Records drawn from a dataset:

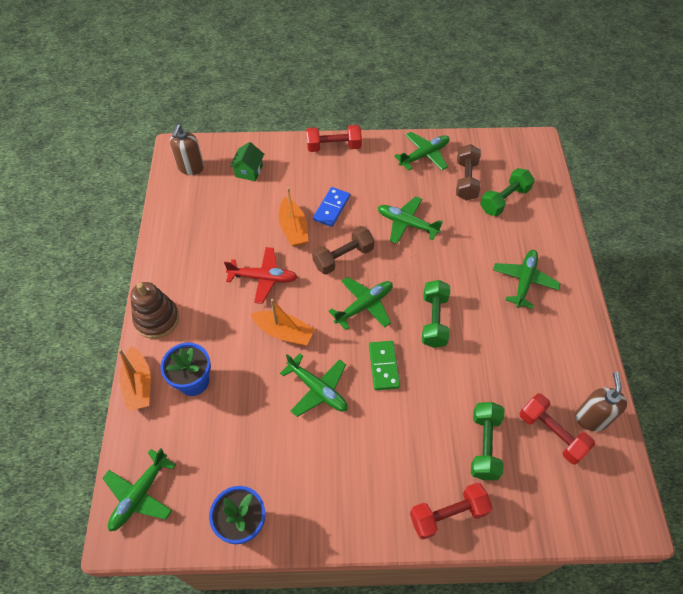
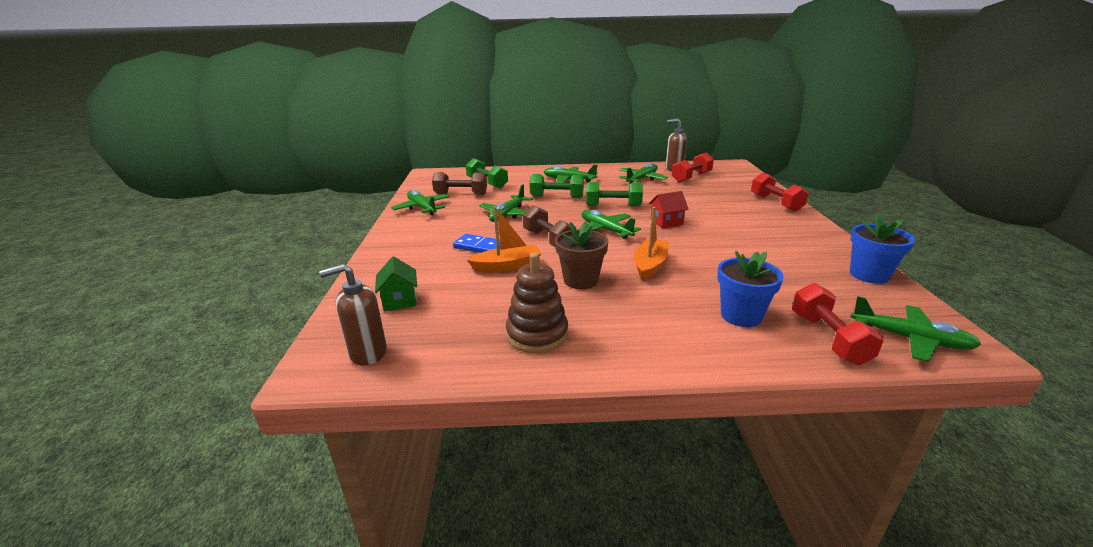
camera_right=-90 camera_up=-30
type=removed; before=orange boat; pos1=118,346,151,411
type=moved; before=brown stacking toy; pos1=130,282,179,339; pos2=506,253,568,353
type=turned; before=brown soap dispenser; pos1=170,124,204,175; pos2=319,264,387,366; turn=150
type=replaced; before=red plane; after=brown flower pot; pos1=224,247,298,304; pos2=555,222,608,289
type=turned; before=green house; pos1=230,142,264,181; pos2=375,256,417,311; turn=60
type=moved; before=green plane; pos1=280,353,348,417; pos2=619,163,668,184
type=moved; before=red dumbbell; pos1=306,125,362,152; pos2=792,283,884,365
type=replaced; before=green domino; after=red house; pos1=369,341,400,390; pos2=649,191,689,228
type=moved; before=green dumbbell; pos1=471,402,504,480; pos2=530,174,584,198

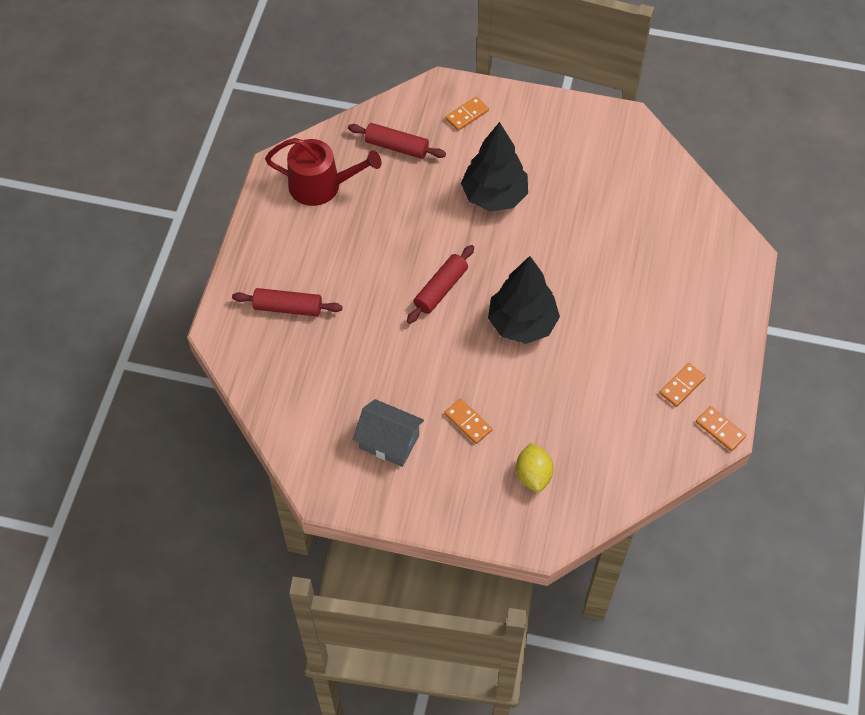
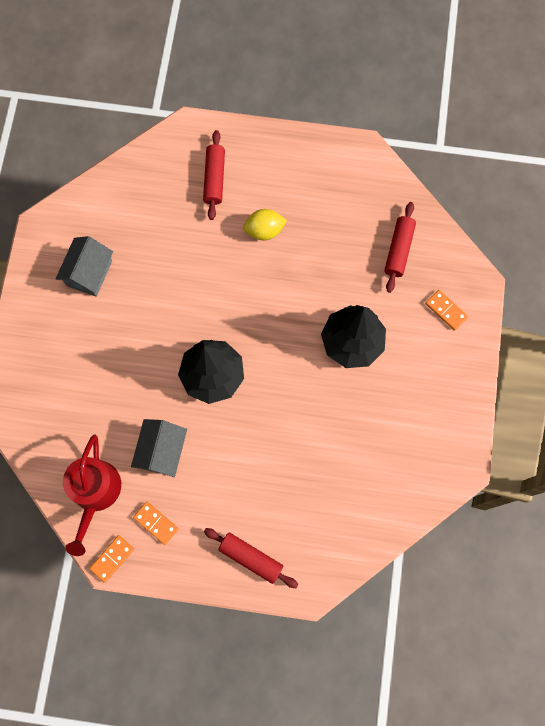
camera_right=85 camera_up=15
type=moved; before=red watering can; pos1=265,138,382,206; pos2=63,435,121,556
type=moved; before=red rolling pin; pos1=407,245,474,324; pos2=204,528,298,588
type=removed; before=orange domino; pos1=444,398,493,444
type=moved; before=yellow lemon; pos1=516,443,554,492; pos2=243,209,287,240
type=added; after=grey house; pos2=131,419,187,477

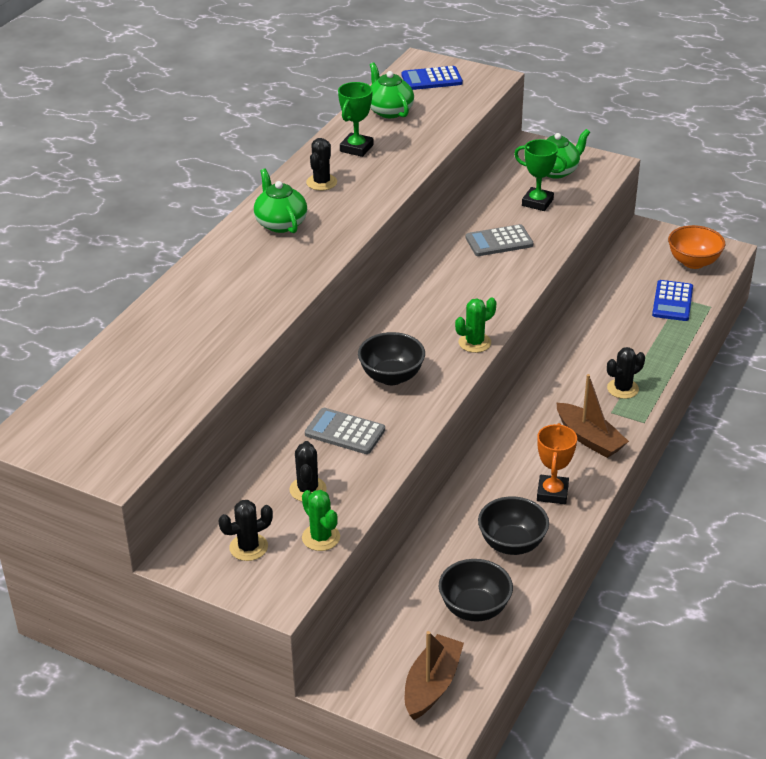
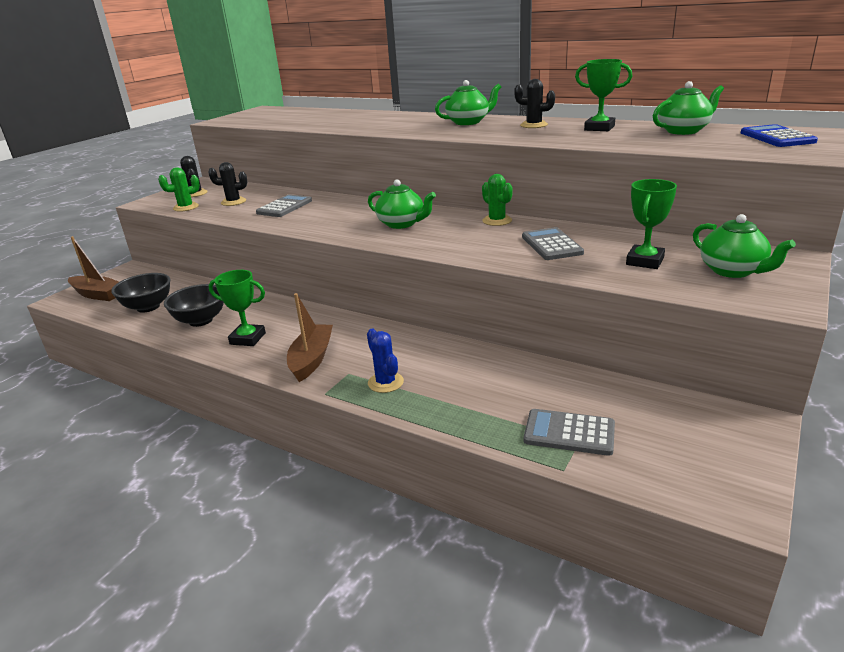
camera_right=95 camera_up=-10
type=removed; before=black bowl; pos1=358,332,425,385
type=moved; before=green cactus; pos1=455,297,496,353; pos2=482,174,513,226
type=recoloured; before=orange trophy; after=green trophy; pos1=537,423,577,504; pos2=209,270,266,346
type=turned; before=brown boat; pos1=557,374,629,458; pos2=287,293,333,382; turn=135
type=recoloured; before=black cactus; after=blue cactus; pos1=607,347,645,399; pos2=367,329,404,393
type=recoloured; before=blue calculator; after=grey calculator; pos1=652,280,693,321; pos2=524,409,615,456
type=removed; before=orange bowl; pos1=668,225,725,269
type=added; after=green teapot; pos2=368,179,436,229

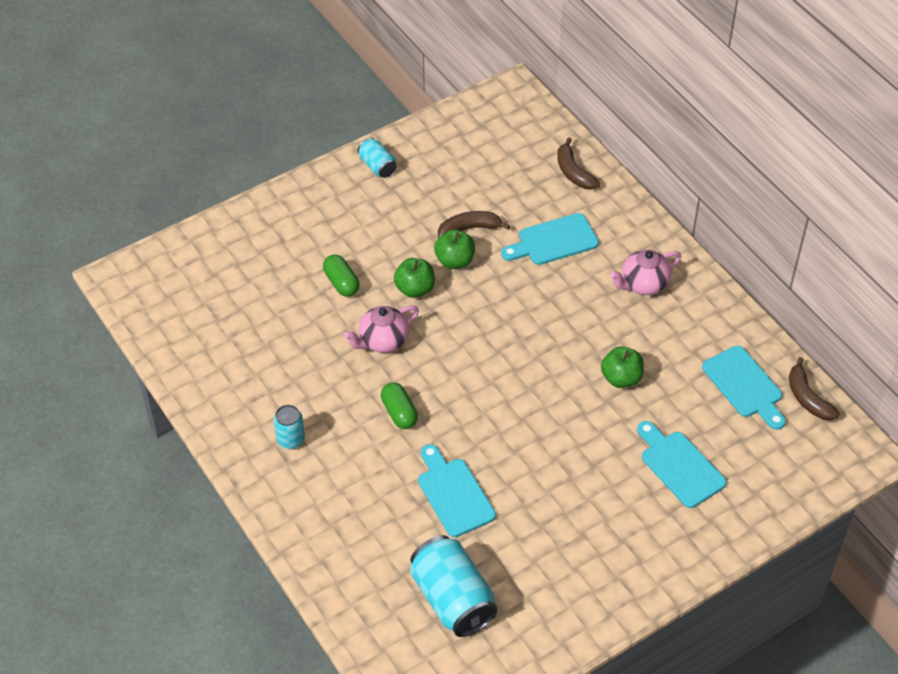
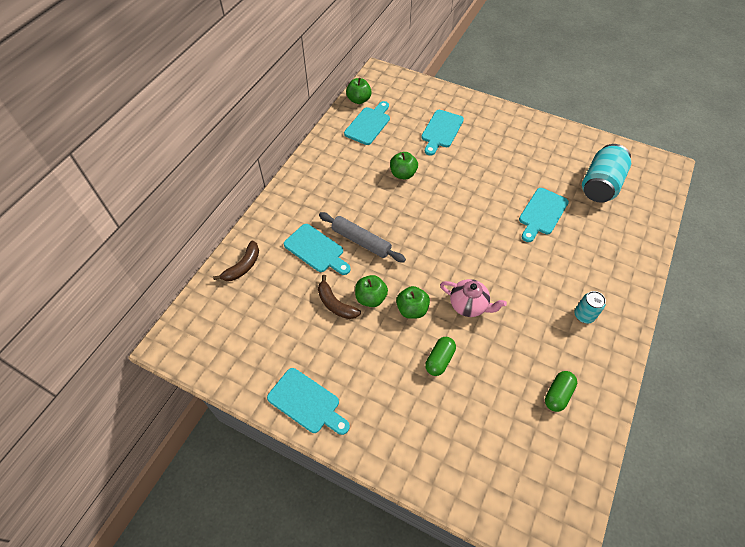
camera_right=-120 camera_up=5
type=replaced; before=turquoise can; after=turquoise cutting board; pos1=358,138,397,178; pos2=267,368,350,435
type=moved; before=green capsule; pos1=381,382,418,429; pos2=545,371,577,412
type=removed; before=pink teapot; pos1=610,250,681,295
type=replaced; before=brown banana; after=green apple; pos1=789,357,840,420; pos2=346,78,372,104
type=added; after=grey rolling pin; pos2=319,212,406,262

[Task instructions]
Output the data exactly as it is, with the pictures dropped.

[Solution]
camera_right=-90 camera_up=-30
type=removed; before=orange boat; pos1=118,346,151,411
type=moved; before=brown stacking toy; pos1=130,282,179,339; pos2=506,253,568,353
type=turned; before=brown soap dispenser; pos1=170,124,204,175; pos2=319,264,387,366; turn=150
type=replaced; before=red plane; after=brown flower pot; pos1=224,247,298,304; pos2=555,222,608,289
type=turned; before=green house; pos1=230,142,264,181; pos2=375,256,417,311; turn=60
type=moved; before=green plane; pos1=280,353,348,417; pos2=619,163,668,184
type=moved; before=red dumbbell; pos1=306,125,362,152; pos2=792,283,884,365
type=replaced; before=green domino; after=red house; pos1=369,341,400,390; pos2=649,191,689,228
type=moved; before=green dumbbell; pos1=471,402,504,480; pos2=530,174,584,198

camera_right=85 camera_up=15
type=moved; before=red watering can; pos1=265,138,382,206; pos2=63,435,121,556
type=moved; before=red rolling pin; pos1=407,245,474,324; pos2=204,528,298,588
type=removed; before=orange domino; pos1=444,398,493,444
type=moved; before=yellow lemon; pos1=516,443,554,492; pos2=243,209,287,240
type=added; after=grey house; pos2=131,419,187,477

camera_right=95 camera_up=-10
type=removed; before=black bowl; pos1=358,332,425,385
type=moved; before=green cactus; pos1=455,297,496,353; pos2=482,174,513,226
type=recoloured; before=orange trophy; after=green trophy; pos1=537,423,577,504; pos2=209,270,266,346
type=turned; before=brown boat; pos1=557,374,629,458; pos2=287,293,333,382; turn=135
type=recoloured; before=black cactus; after=blue cactus; pos1=607,347,645,399; pos2=367,329,404,393
type=recoloured; before=blue calculator; after=grey calculator; pos1=652,280,693,321; pos2=524,409,615,456
type=removed; before=orange bowl; pos1=668,225,725,269
type=added; after=green teapot; pos2=368,179,436,229

camera_right=-120 camera_up=5
type=replaced; before=turquoise can; after=turquoise cutting board; pos1=358,138,397,178; pos2=267,368,350,435
type=moved; before=green capsule; pos1=381,382,418,429; pos2=545,371,577,412
type=removed; before=pink teapot; pos1=610,250,681,295
type=replaced; before=brown banana; after=green apple; pos1=789,357,840,420; pos2=346,78,372,104
type=added; after=grey rolling pin; pos2=319,212,406,262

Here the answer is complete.